::: Data extract :::

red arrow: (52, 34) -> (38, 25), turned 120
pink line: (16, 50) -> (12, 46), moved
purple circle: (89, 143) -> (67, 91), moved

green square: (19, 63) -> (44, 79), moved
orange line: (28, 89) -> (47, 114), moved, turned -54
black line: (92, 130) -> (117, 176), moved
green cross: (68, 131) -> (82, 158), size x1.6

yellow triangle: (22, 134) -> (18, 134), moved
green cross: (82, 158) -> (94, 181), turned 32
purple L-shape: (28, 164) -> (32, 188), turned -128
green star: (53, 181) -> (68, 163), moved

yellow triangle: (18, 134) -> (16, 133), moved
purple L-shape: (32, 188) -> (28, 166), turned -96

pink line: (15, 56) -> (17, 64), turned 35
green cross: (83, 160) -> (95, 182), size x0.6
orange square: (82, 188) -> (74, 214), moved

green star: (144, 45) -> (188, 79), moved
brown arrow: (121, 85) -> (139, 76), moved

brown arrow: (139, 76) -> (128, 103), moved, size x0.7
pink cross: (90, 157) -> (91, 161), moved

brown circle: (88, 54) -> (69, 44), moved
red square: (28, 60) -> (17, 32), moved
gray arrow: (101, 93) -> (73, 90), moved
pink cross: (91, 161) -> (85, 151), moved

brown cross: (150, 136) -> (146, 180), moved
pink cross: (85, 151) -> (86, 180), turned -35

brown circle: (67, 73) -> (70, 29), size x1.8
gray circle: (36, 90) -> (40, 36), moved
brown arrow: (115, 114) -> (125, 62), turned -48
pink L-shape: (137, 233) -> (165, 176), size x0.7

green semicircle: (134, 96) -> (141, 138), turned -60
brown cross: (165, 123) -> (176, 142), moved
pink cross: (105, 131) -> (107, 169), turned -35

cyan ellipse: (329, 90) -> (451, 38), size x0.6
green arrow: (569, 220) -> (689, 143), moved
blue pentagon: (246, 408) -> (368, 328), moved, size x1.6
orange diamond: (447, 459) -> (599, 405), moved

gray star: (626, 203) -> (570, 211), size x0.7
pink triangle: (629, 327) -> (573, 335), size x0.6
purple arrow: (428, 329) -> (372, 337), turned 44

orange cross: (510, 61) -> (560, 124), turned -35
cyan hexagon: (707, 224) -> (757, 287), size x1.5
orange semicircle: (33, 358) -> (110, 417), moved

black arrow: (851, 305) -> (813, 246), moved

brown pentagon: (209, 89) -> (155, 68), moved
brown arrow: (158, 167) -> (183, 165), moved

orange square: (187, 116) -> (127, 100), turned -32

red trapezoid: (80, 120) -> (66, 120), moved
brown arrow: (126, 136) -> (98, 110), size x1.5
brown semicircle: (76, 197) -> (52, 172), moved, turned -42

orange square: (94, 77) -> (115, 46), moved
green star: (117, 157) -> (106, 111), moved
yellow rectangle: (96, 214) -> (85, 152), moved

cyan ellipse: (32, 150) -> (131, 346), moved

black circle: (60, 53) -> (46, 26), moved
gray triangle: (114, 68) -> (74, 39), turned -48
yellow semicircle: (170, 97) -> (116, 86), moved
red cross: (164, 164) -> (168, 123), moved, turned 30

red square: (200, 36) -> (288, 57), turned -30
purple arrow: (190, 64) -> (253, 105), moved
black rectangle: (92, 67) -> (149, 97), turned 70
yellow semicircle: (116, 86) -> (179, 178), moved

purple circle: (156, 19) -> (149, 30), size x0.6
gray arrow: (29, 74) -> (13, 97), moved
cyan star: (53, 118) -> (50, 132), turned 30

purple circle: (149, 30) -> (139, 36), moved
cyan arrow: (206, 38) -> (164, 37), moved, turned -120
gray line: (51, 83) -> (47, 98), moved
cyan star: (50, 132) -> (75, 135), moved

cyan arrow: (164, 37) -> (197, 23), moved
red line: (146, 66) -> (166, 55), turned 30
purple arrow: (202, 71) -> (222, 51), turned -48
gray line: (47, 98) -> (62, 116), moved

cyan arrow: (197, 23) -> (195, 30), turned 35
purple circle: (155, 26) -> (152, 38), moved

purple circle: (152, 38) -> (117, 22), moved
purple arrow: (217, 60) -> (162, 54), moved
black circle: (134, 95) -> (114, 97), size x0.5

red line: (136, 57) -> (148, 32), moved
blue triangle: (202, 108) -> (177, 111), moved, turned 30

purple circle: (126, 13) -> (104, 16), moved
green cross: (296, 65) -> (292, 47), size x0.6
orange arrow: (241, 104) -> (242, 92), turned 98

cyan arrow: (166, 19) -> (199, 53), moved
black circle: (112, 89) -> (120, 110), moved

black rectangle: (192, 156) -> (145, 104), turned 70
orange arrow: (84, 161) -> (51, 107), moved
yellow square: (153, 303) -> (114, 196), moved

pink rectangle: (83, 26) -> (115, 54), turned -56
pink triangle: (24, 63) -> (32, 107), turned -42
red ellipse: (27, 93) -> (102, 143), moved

:::

### Work item
Transcribe each record exactly. Leave nothing out.

### Answer to this task
red arrow: (52, 34) -> (38, 25), turned 120
pink line: (16, 50) -> (12, 46), moved
purple circle: (89, 143) -> (67, 91), moved

green square: (19, 63) -> (44, 79), moved
orange line: (28, 89) -> (47, 114), moved, turned -54
black line: (92, 130) -> (117, 176), moved
green cross: (68, 131) -> (82, 158), size x1.6

yellow triangle: (22, 134) -> (18, 134), moved
green cross: (82, 158) -> (94, 181), turned 32
purple L-shape: (28, 164) -> (32, 188), turned -128
green star: (53, 181) -> (68, 163), moved

yellow triangle: (18, 134) -> (16, 133), moved
purple L-shape: (32, 188) -> (28, 166), turned -96

pink line: (15, 56) -> (17, 64), turned 35
green cross: (83, 160) -> (95, 182), size x0.6
orange square: (82, 188) -> (74, 214), moved

green star: (144, 45) -> (188, 79), moved
brown arrow: (121, 85) -> (139, 76), moved

brown arrow: (139, 76) -> (128, 103), moved, size x0.7
pink cross: (90, 157) -> (91, 161), moved

brown circle: (88, 54) -> (69, 44), moved
red square: (28, 60) -> (17, 32), moved
gray arrow: (101, 93) -> (73, 90), moved
pink cross: (91, 161) -> (85, 151), moved

brown cross: (150, 136) -> (146, 180), moved
pink cross: (85, 151) -> (86, 180), turned -35

brown circle: (67, 73) -> (70, 29), size x1.8
gray circle: (36, 90) -> (40, 36), moved
brown arrow: (115, 114) -> (125, 62), turned -48
pink L-shape: (137, 233) -> (165, 176), size x0.7

green semicircle: (134, 96) -> (141, 138), turned -60
brown cross: (165, 123) -> (176, 142), moved
pink cross: (105, 131) -> (107, 169), turned -35

cyan ellipse: (329, 90) -> (451, 38), size x0.6
green arrow: (569, 220) -> (689, 143), moved
blue pentagon: (246, 408) -> (368, 328), moved, size x1.6
orange diamond: (447, 459) -> (599, 405), moved

gray star: (626, 203) -> (570, 211), size x0.7
pink triangle: (629, 327) -> (573, 335), size x0.6
purple arrow: (428, 329) -> (372, 337), turned 44

orange cross: (510, 61) -> (560, 124), turned -35
cyan hexagon: (707, 224) -> (757, 287), size x1.5
orange semicircle: (33, 358) -> (110, 417), moved

black arrow: (851, 305) -> (813, 246), moved

brown pentagon: (209, 89) -> (155, 68), moved
brown arrow: (158, 167) -> (183, 165), moved

orange square: (187, 116) -> (127, 100), turned -32

red trapezoid: (80, 120) -> (66, 120), moved
brown arrow: (126, 136) -> (98, 110), size x1.5
brown semicircle: (76, 197) -> (52, 172), moved, turned -42

orange square: (94, 77) -> (115, 46), moved
green star: (117, 157) -> (106, 111), moved
yellow rectangle: (96, 214) -> (85, 152), moved

cyan ellipse: (32, 150) -> (131, 346), moved

black circle: (60, 53) -> (46, 26), moved
gray triangle: (114, 68) -> (74, 39), turned -48
yellow semicircle: (170, 97) -> (116, 86), moved
red cross: (164, 164) -> (168, 123), moved, turned 30

red square: (200, 36) -> (288, 57), turned -30
purple arrow: (190, 64) -> (253, 105), moved
black rectangle: (92, 67) -> (149, 97), turned 70
yellow semicircle: (116, 86) -> (179, 178), moved

purple circle: (156, 19) -> (149, 30), size x0.6
gray arrow: (29, 74) -> (13, 97), moved
cyan star: (53, 118) -> (50, 132), turned 30

purple circle: (149, 30) -> (139, 36), moved
cyan arrow: (206, 38) -> (164, 37), moved, turned -120
gray line: (51, 83) -> (47, 98), moved
cyan star: (50, 132) -> (75, 135), moved

cyan arrow: (164, 37) -> (197, 23), moved
red line: (146, 66) -> (166, 55), turned 30
purple arrow: (202, 71) -> (222, 51), turned -48
gray line: (47, 98) -> (62, 116), moved

cyan arrow: (197, 23) -> (195, 30), turned 35
purple circle: (155, 26) -> (152, 38), moved

purple circle: (152, 38) -> (117, 22), moved
purple arrow: (217, 60) -> (162, 54), moved
black circle: (134, 95) -> (114, 97), size x0.5

red line: (136, 57) -> (148, 32), moved
blue triangle: (202, 108) -> (177, 111), moved, turned 30

purple circle: (126, 13) -> (104, 16), moved
green cross: (296, 65) -> (292, 47), size x0.6
orange arrow: (241, 104) -> (242, 92), turned 98

cyan arrow: (166, 19) -> (199, 53), moved
black circle: (112, 89) -> (120, 110), moved

black rectangle: (192, 156) -> (145, 104), turned 70
orange arrow: (84, 161) -> (51, 107), moved
yellow square: (153, 303) -> (114, 196), moved

pink rectangle: (83, 26) -> (115, 54), turned -56
pink triangle: (24, 63) -> (32, 107), turned -42
red ellipse: (27, 93) -> (102, 143), moved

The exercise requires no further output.